[Items from a dataset]
###

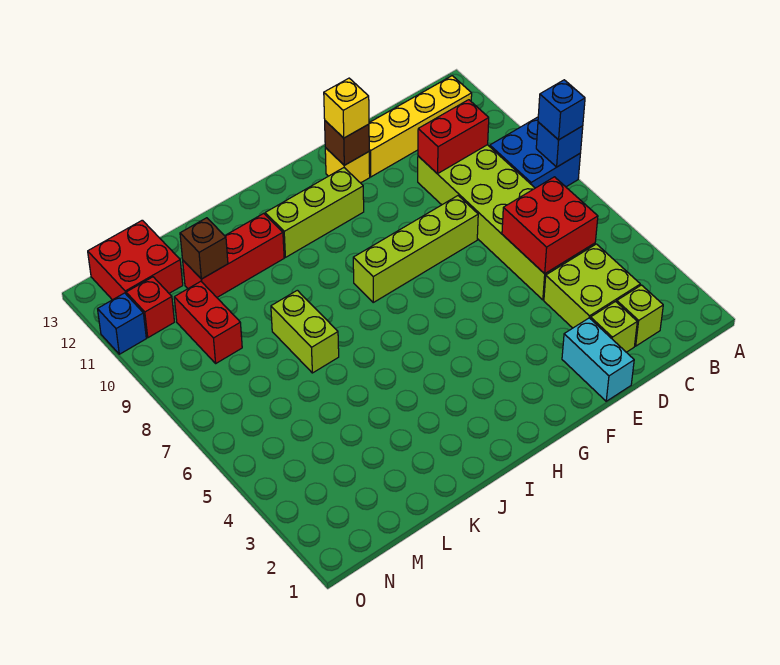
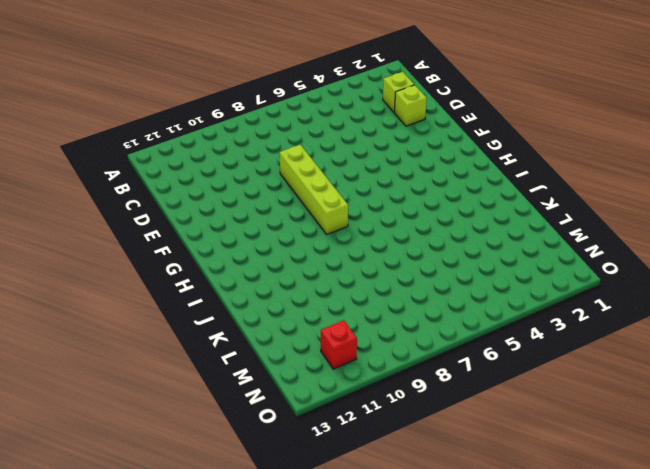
none -> blue brick A8:B9 level 1
none -> yellow brick B12:E12 level 1
none -> lime brick C3:D4 level 1

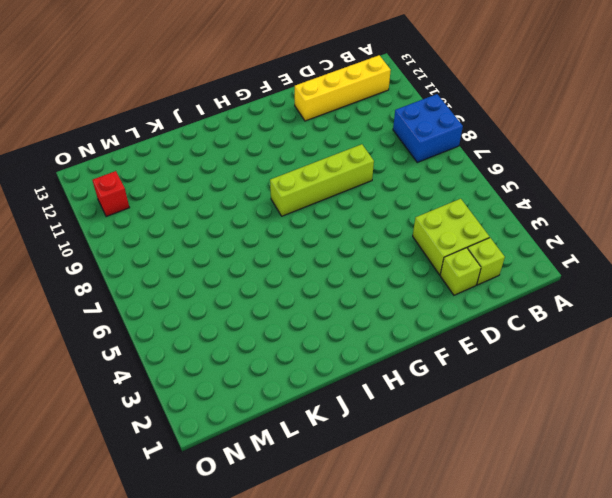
none -> lime brick C5:D10 level 1
none -> cyan brick E1:E2 level 1
none -> yellow brick F12 level 1

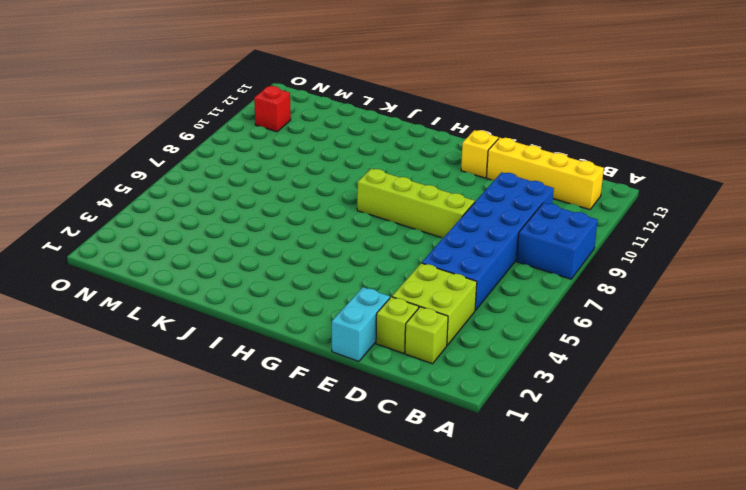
blue brick C5:D10 level 1 -> lime brick C5:D10 level 1
none -> lime brick G11:I11 level 1
none -> red brick J11:L11 level 1
none -> lime brick K7:K8 level 1

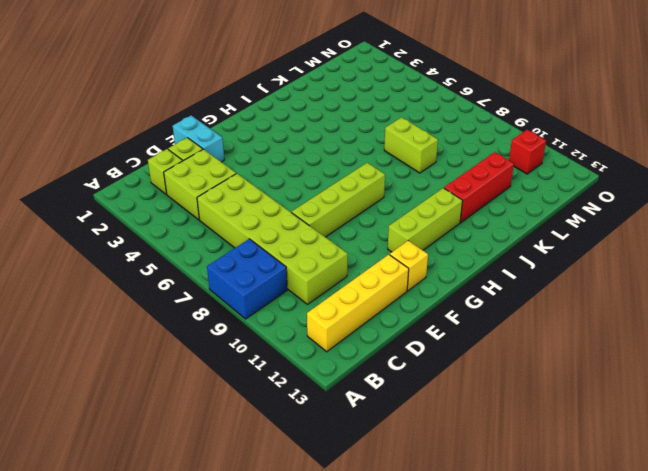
none -> red brick M9:M10 level 1
none -> red brick M12:N13 level 1
none -> blue brick O11 level 1

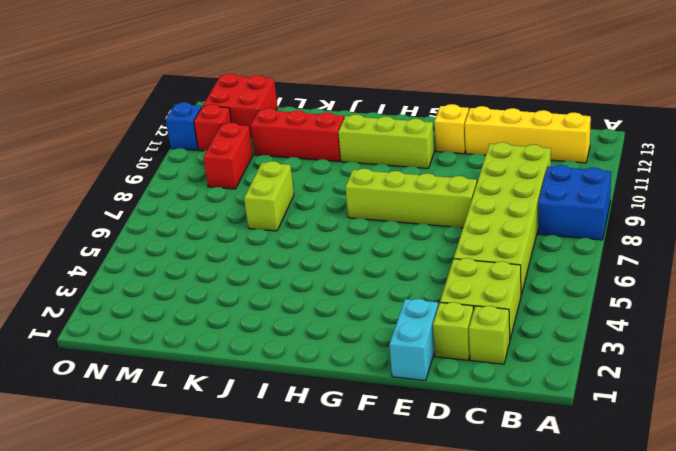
none -> blue brick A8 level 2
none -> red brick C5:D6 level 2
none -> red brick C10:D10 level 2

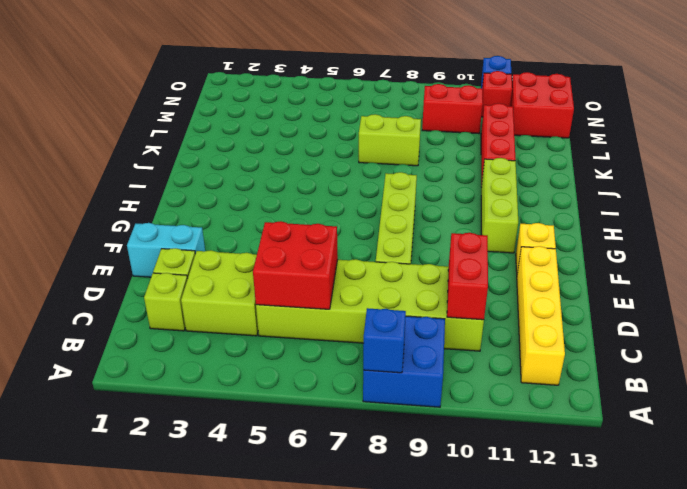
none -> brown brick F12 level 2
none -> brown brick L11 level 2
none -> blue brick A8 level 3

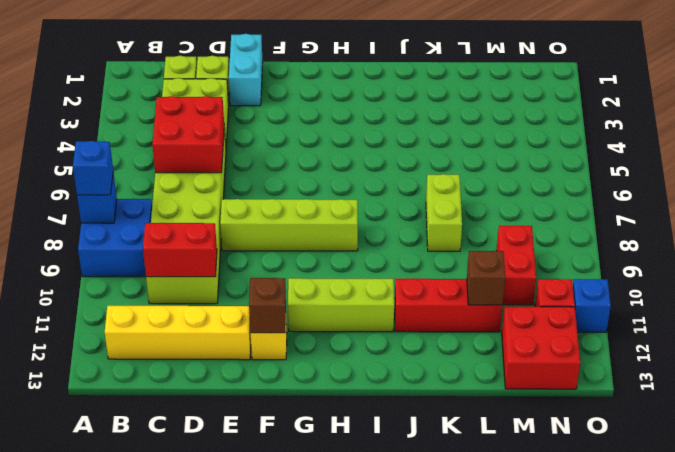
none -> yellow brick F12 level 3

###

Problem statement:
Only the lines from the one containing "none -> red brick C10:D10 level 2" through the end of the data above are to be output, exactly and without pictures.

Exercise solution:
none -> red brick C10:D10 level 2

none -> brown brick F12 level 2
none -> brown brick L11 level 2
none -> blue brick A8 level 3

none -> yellow brick F12 level 3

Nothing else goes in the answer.